● EXTRACTED MATERIAL:

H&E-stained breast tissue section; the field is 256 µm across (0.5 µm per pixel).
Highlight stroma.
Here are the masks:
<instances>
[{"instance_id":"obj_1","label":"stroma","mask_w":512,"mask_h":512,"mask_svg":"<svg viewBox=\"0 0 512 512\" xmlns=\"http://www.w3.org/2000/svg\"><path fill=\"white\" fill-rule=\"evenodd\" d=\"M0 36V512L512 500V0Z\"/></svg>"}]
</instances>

● EXERCISE DETAILS: Every entry should be printed again exactly as written.

● ANSWER TO THE EXERCISE:
H&E-stained breast tissue section; the field is 256 µm across (0.5 µm per pixel).
Highlight stroma.
Here are the masks:
<instances>
[{"instance_id":"obj_1","label":"stroma","mask_w":512,"mask_h":512,"mask_svg":"<svg viewBox=\"0 0 512 512\" xmlns=\"http://www.w3.org/2000/svg\"><path fill=\"white\" fill-rule=\"evenodd\" d=\"M0 36V512L512 500V0Z\"/></svg>"}]
</instances>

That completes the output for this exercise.